-- Your goal --
An exact transcription of every entry is required, with the images left out.

-- Exercise materials --
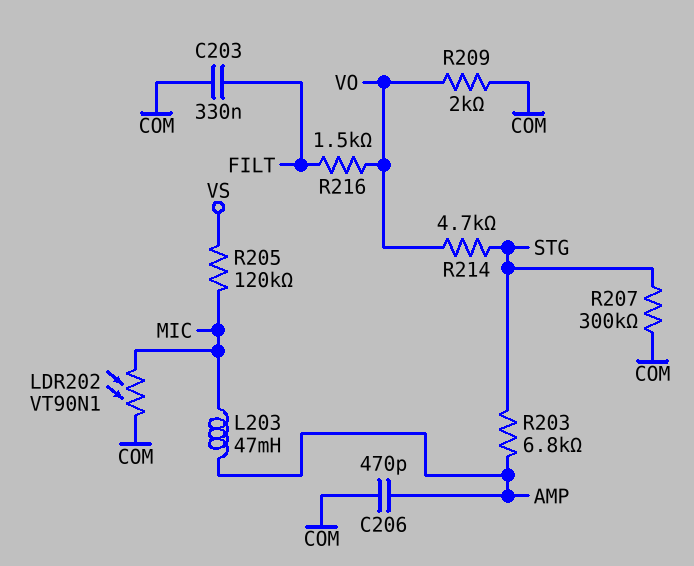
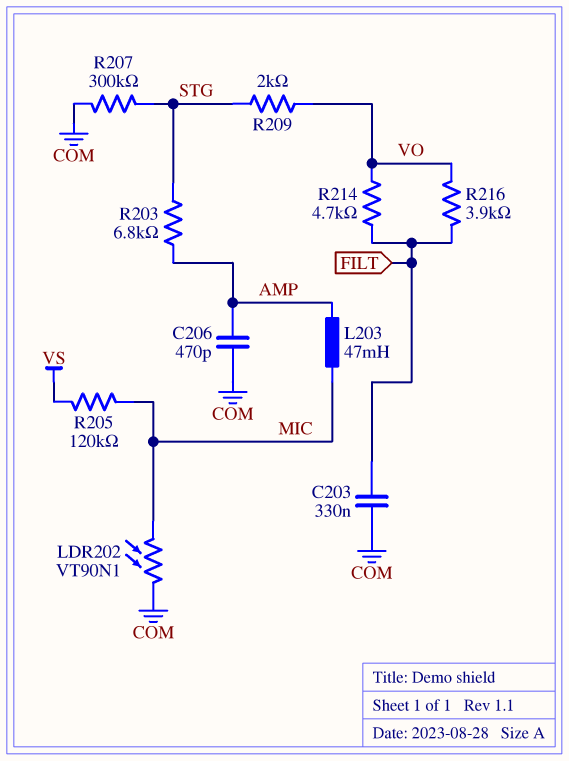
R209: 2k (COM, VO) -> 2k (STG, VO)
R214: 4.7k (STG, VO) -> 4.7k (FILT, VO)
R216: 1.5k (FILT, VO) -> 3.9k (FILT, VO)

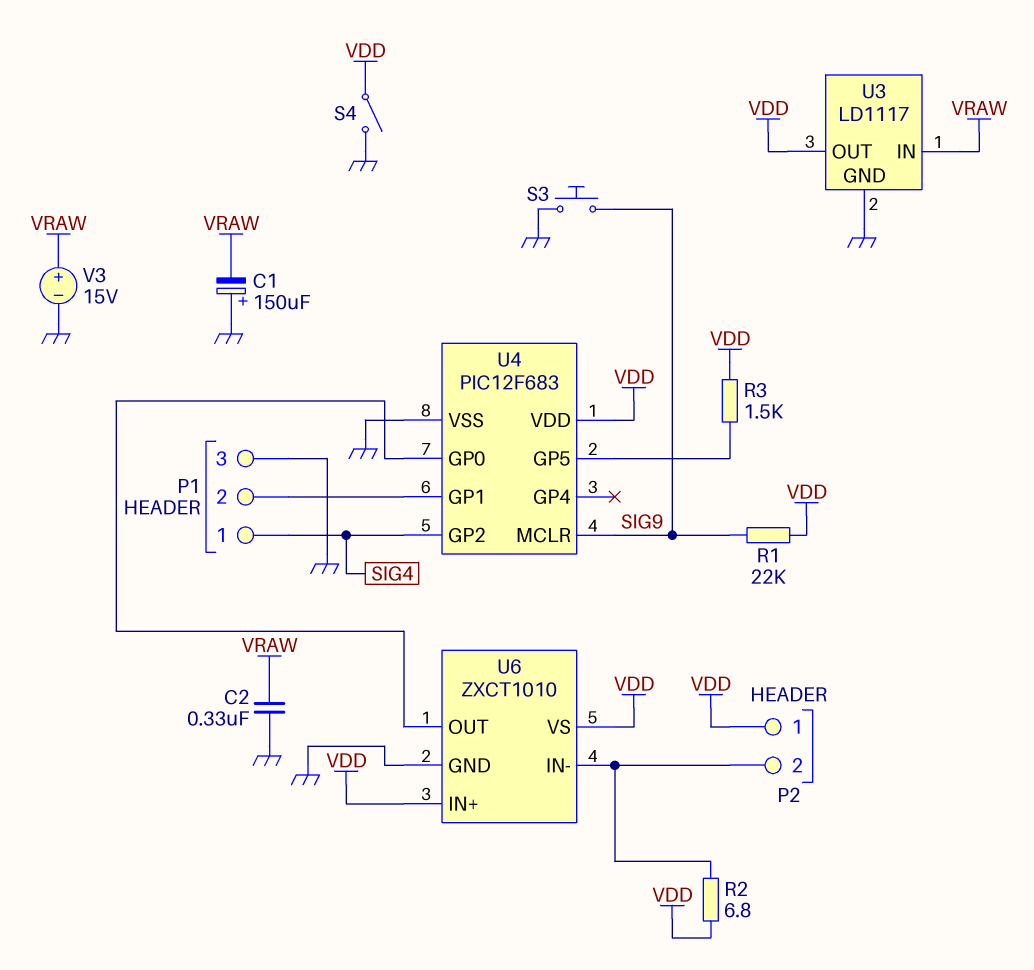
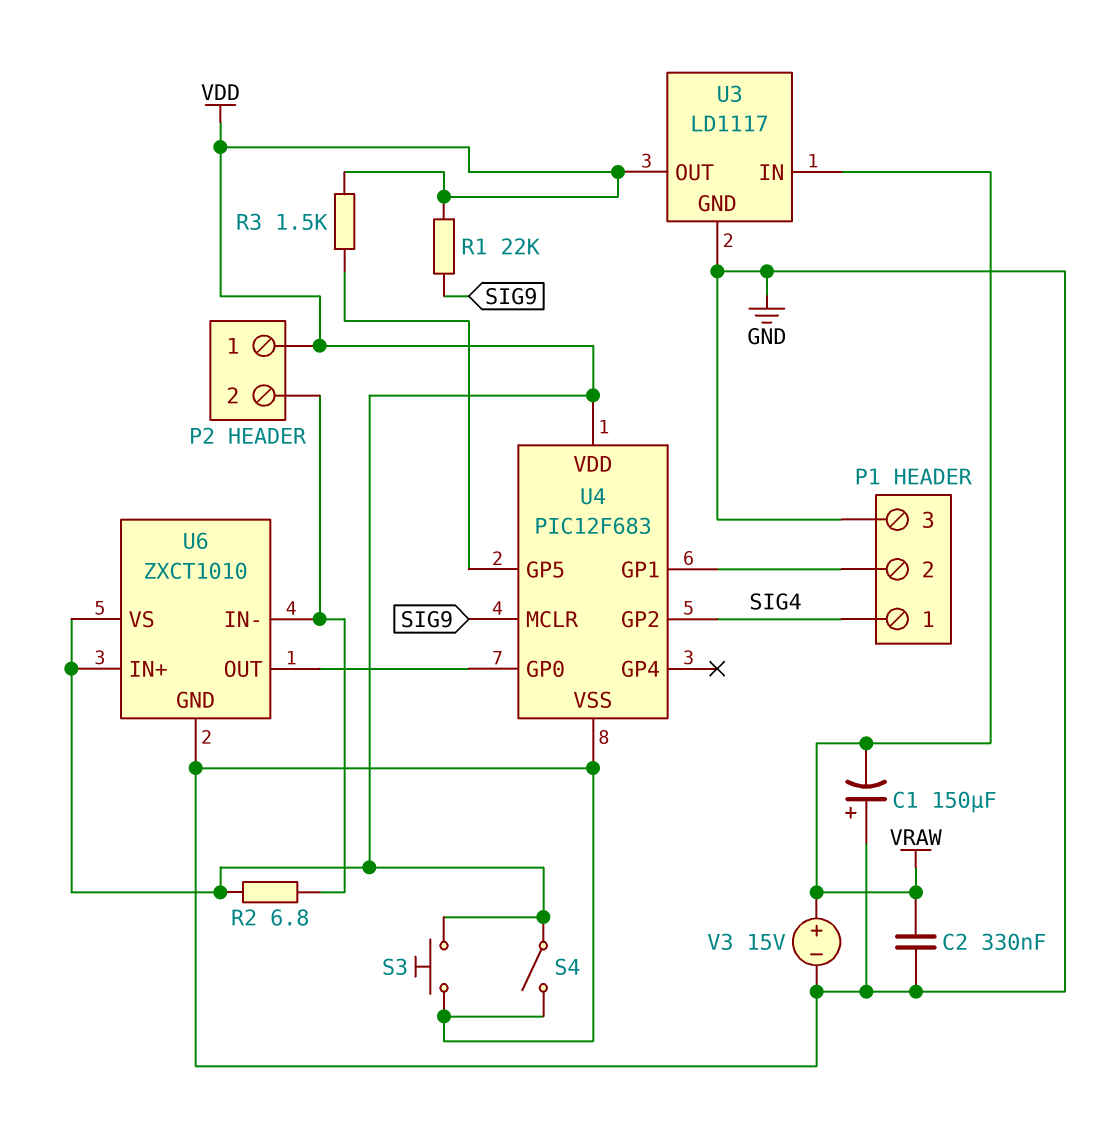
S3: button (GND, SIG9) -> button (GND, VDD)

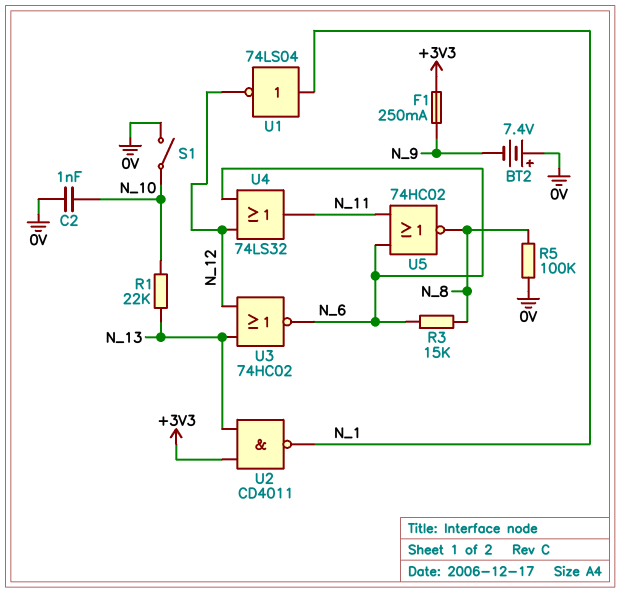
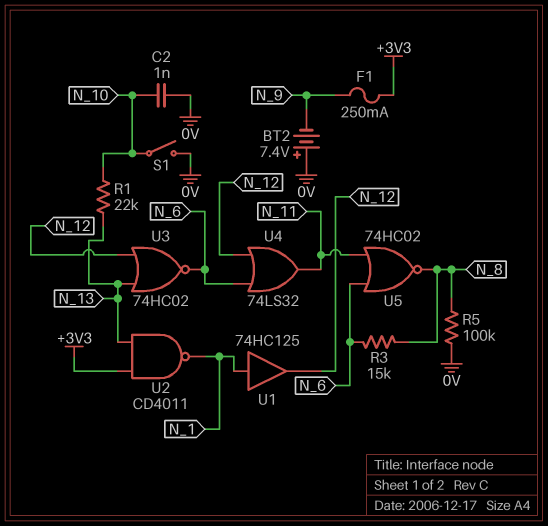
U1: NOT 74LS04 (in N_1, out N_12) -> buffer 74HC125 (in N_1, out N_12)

-- Solution to the problem --
R209: 2k (COM, VO) -> 2k (STG, VO)
R214: 4.7k (STG, VO) -> 4.7k (FILT, VO)
R216: 1.5k (FILT, VO) -> 3.9k (FILT, VO)

S3: button (GND, SIG9) -> button (GND, VDD)

U1: NOT 74LS04 (in N_1, out N_12) -> buffer 74HC125 (in N_1, out N_12)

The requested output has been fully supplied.